### The problem:
Copy out all lines from the entries below in which "ring" occurs.

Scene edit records

:::

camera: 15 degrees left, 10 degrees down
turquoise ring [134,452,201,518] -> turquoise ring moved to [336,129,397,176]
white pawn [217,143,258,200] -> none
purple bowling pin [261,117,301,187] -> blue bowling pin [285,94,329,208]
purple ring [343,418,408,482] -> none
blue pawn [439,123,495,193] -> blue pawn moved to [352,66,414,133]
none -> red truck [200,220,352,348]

:::

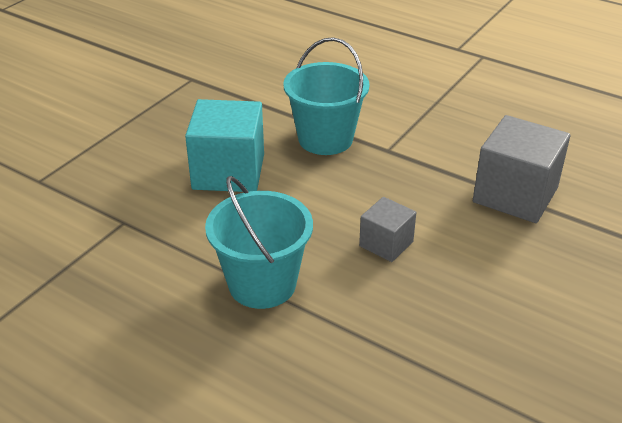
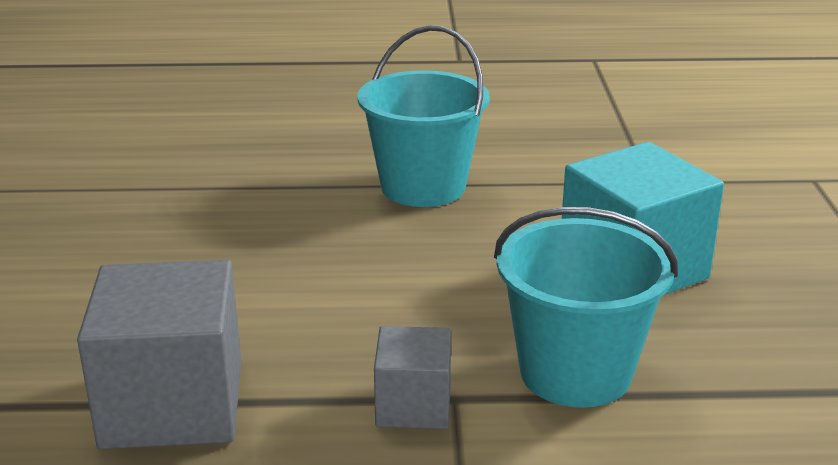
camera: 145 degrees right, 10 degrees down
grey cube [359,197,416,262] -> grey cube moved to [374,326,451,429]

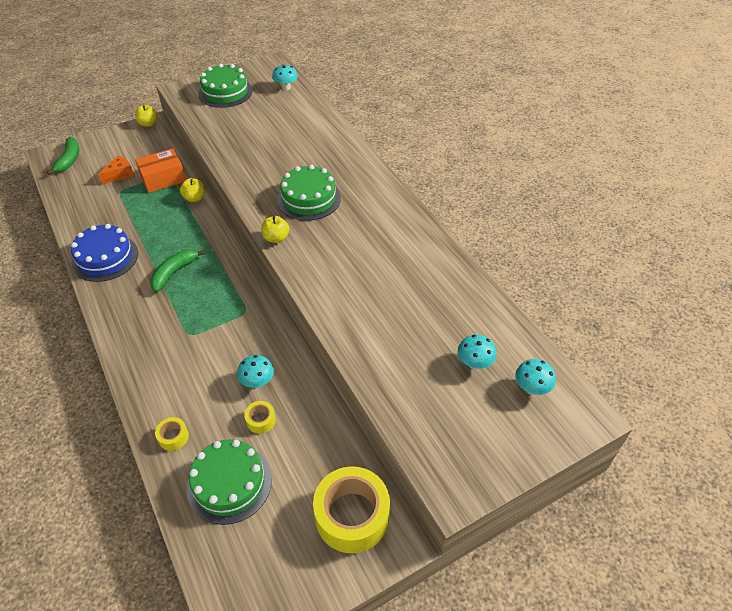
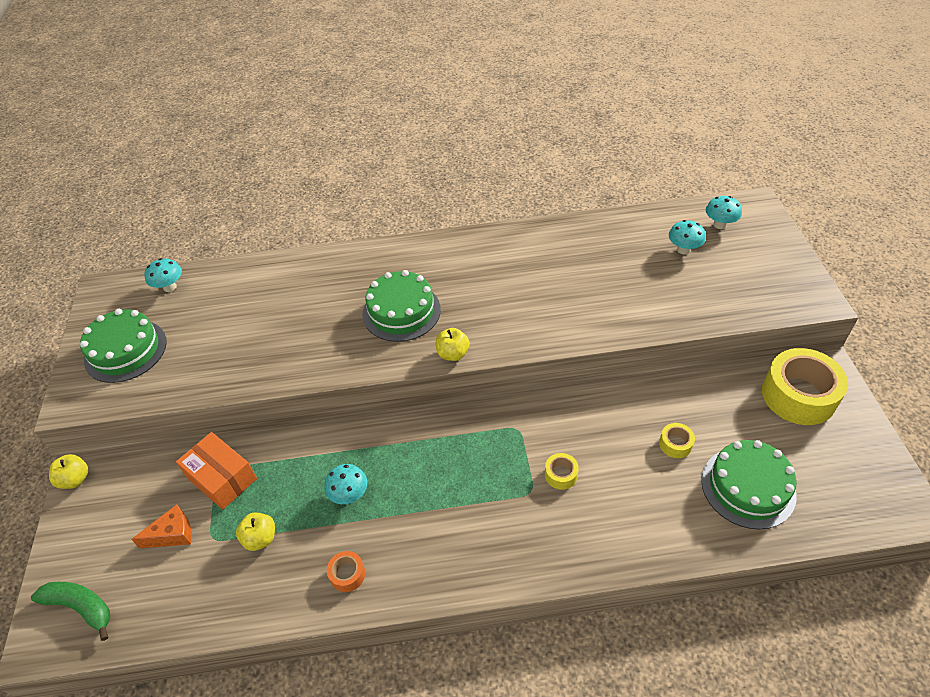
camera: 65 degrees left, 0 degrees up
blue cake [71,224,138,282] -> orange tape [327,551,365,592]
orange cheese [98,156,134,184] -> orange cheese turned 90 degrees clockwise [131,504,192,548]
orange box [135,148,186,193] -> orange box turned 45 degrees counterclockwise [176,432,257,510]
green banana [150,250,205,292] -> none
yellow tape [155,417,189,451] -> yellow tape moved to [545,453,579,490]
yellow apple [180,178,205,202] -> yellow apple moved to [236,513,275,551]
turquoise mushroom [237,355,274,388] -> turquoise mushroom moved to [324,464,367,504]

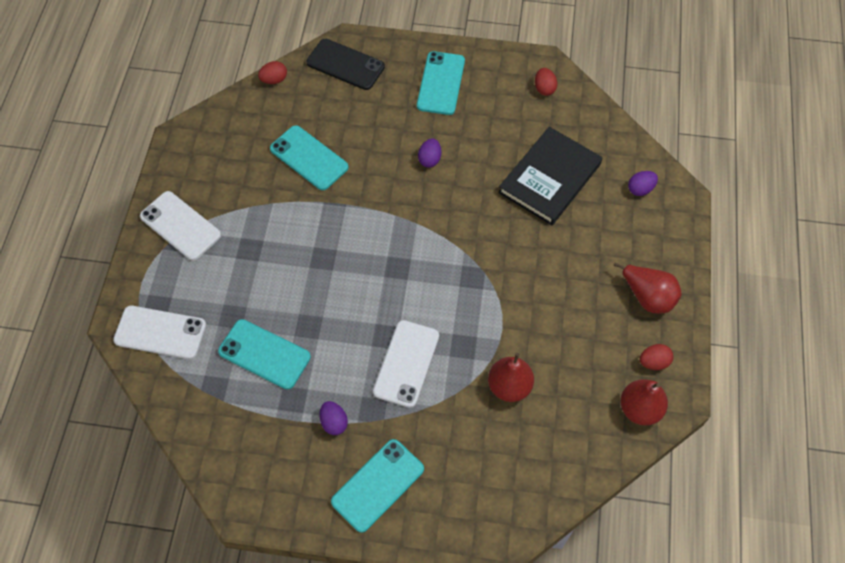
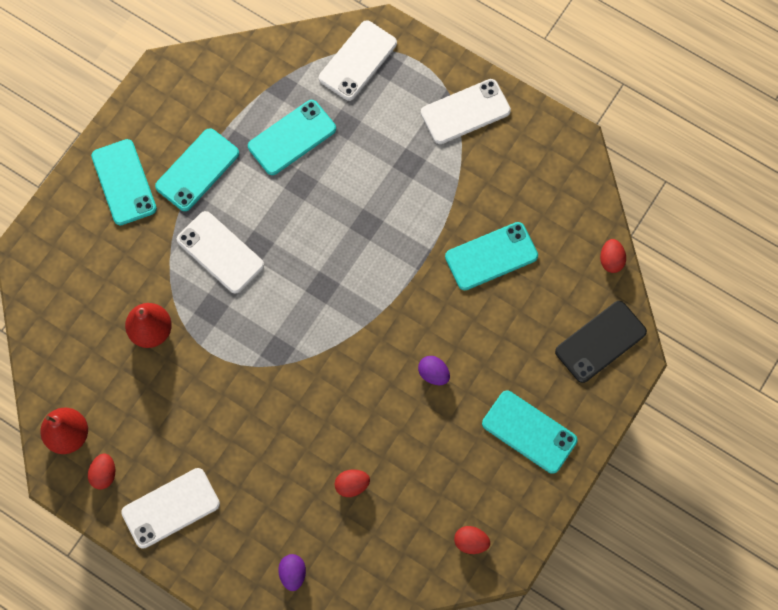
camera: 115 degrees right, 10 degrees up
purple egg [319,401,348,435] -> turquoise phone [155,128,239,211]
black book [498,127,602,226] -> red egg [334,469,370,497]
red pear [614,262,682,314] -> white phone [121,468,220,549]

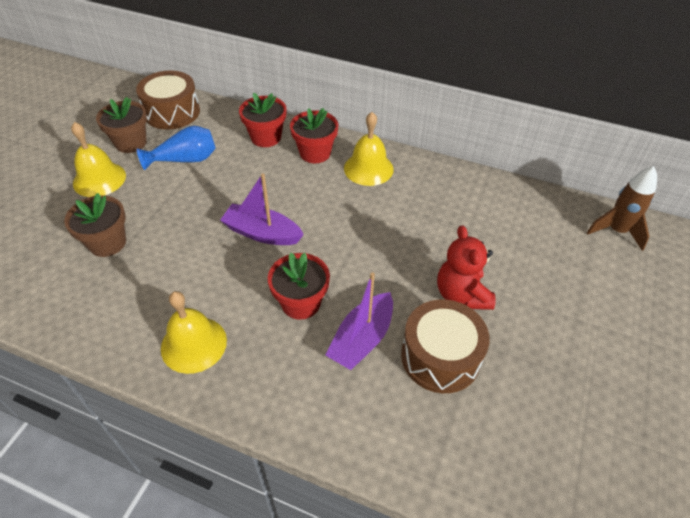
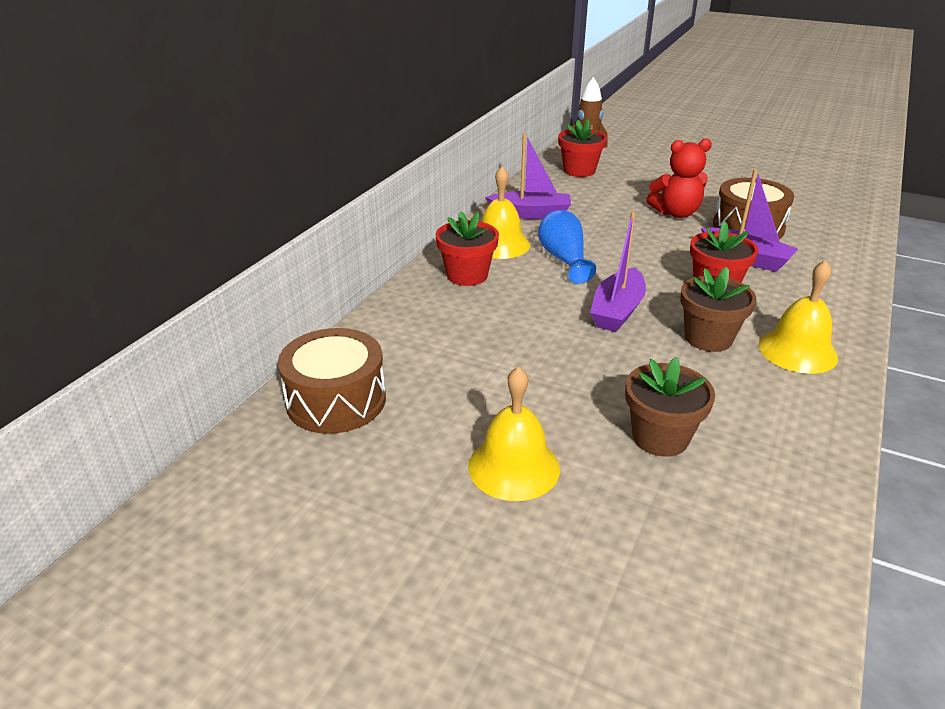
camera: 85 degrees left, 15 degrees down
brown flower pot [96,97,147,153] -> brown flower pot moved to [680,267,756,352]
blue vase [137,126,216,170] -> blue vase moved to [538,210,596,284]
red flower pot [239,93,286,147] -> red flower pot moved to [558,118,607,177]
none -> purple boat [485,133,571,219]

:::

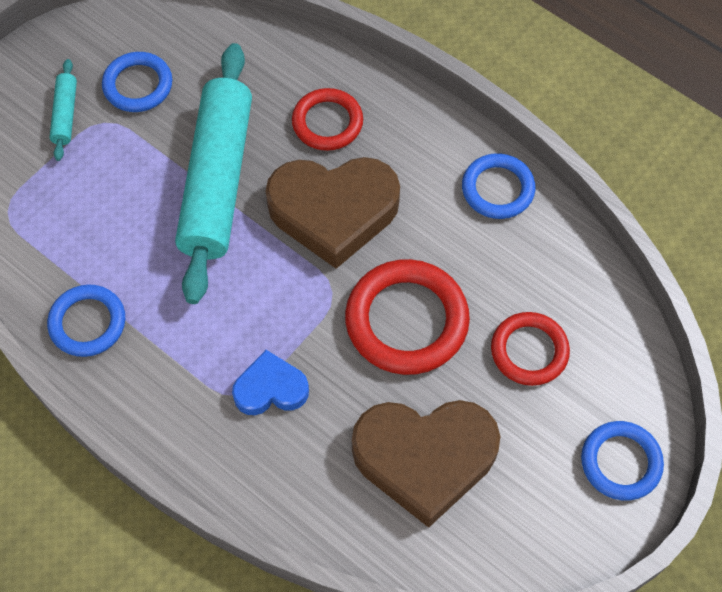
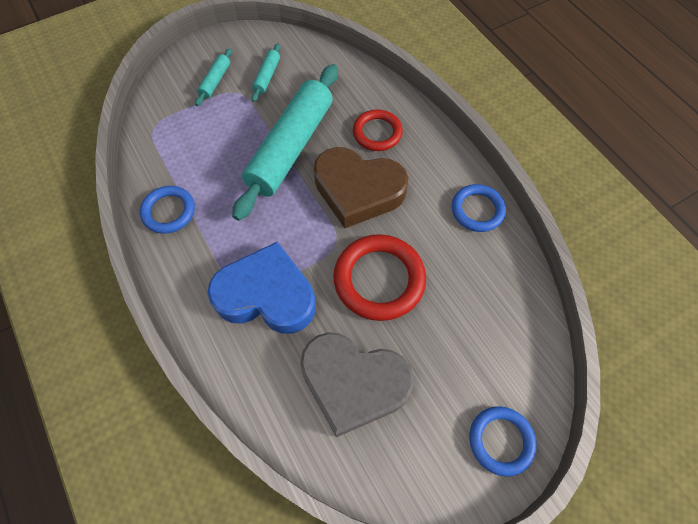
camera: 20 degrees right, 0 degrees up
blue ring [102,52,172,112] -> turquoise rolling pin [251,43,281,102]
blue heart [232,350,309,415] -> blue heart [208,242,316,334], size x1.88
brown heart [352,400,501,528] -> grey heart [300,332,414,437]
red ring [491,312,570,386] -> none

:::

### Answer space:
turquoise ring [134,452,201,518] -> turquoise ring moved to [336,129,397,176]
purple ring [343,418,408,482] -> none
blue ring [102,52,172,112] -> turquoise rolling pin [251,43,281,102]
red ring [491,312,570,386] -> none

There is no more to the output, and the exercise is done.